**EXERCISE MATERIALS**
####################
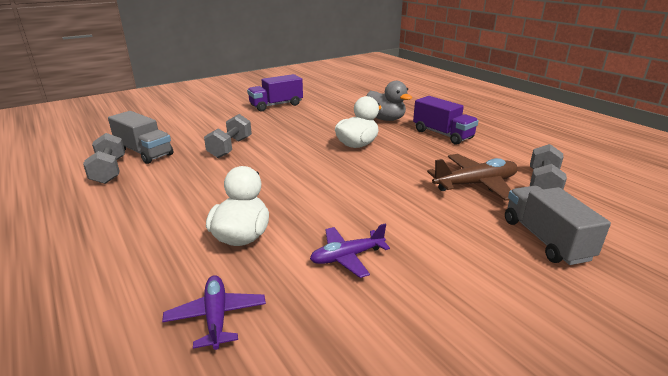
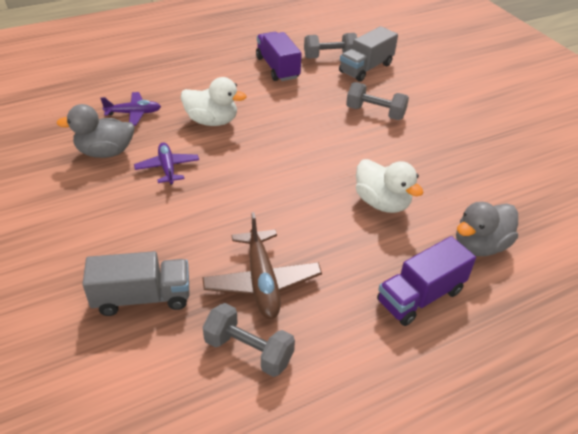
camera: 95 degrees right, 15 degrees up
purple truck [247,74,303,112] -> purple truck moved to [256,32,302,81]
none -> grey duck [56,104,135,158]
####################
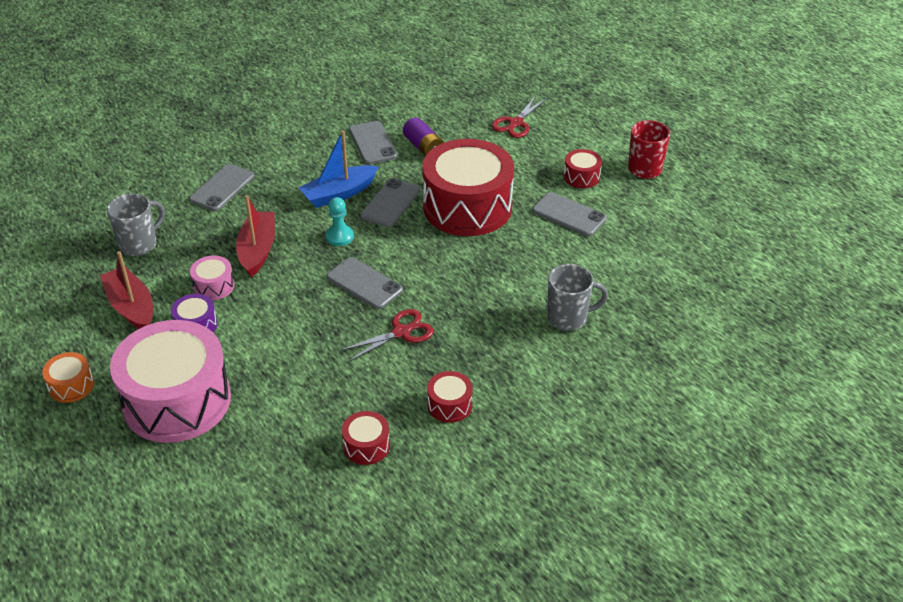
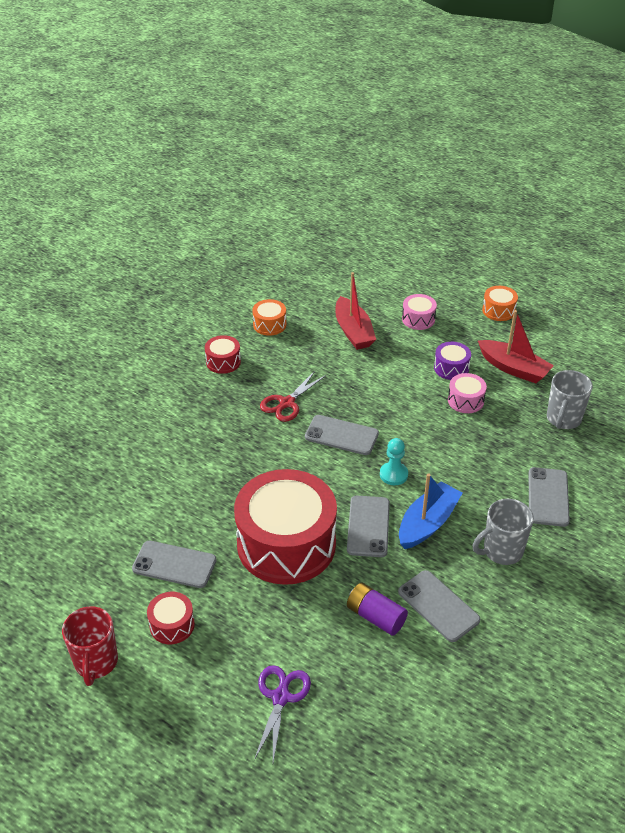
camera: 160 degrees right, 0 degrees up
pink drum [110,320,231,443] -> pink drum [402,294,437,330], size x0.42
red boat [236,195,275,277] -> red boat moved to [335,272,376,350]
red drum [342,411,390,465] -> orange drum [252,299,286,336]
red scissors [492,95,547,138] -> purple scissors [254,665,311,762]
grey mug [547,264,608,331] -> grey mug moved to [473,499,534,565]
####################
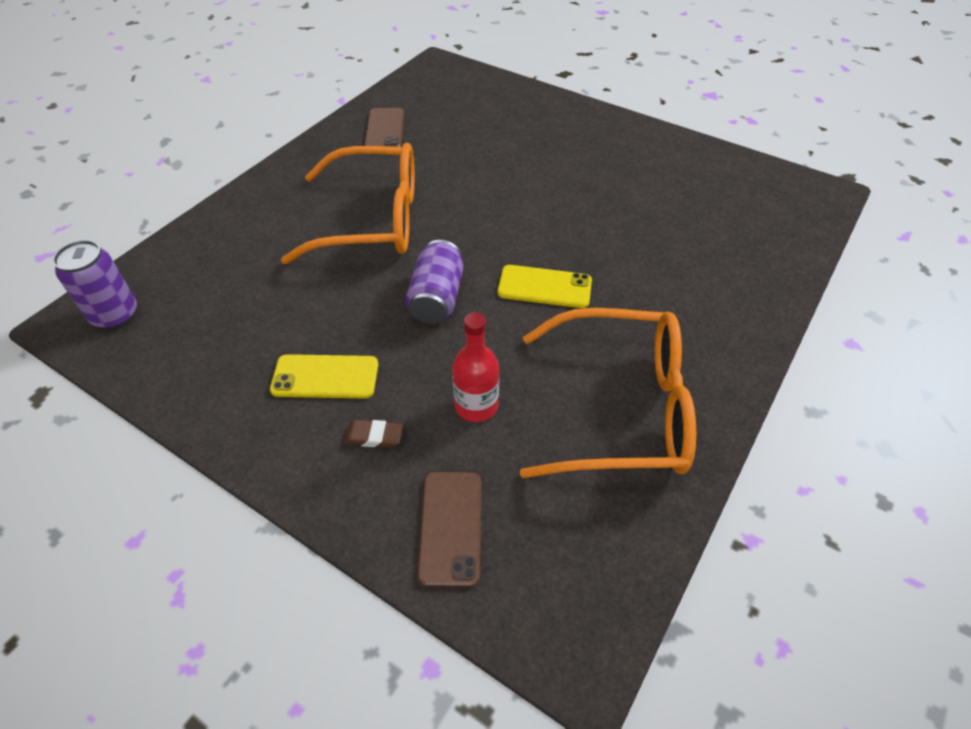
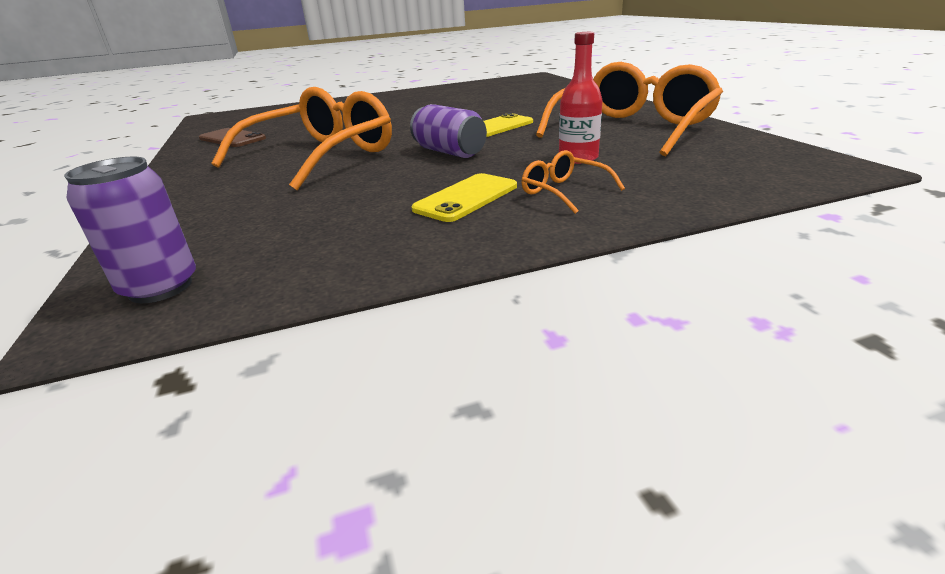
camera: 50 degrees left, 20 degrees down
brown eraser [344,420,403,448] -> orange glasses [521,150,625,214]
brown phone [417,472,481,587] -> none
####################
**WHAT THIS TASK INVOLVES**
Working through the records, find each line containing the word "purple" and copy it.

**ANSWER BOX**
purple truck [247,74,303,112] -> purple truck moved to [256,32,302,81]
red scissors [492,95,547,138] -> purple scissors [254,665,311,762]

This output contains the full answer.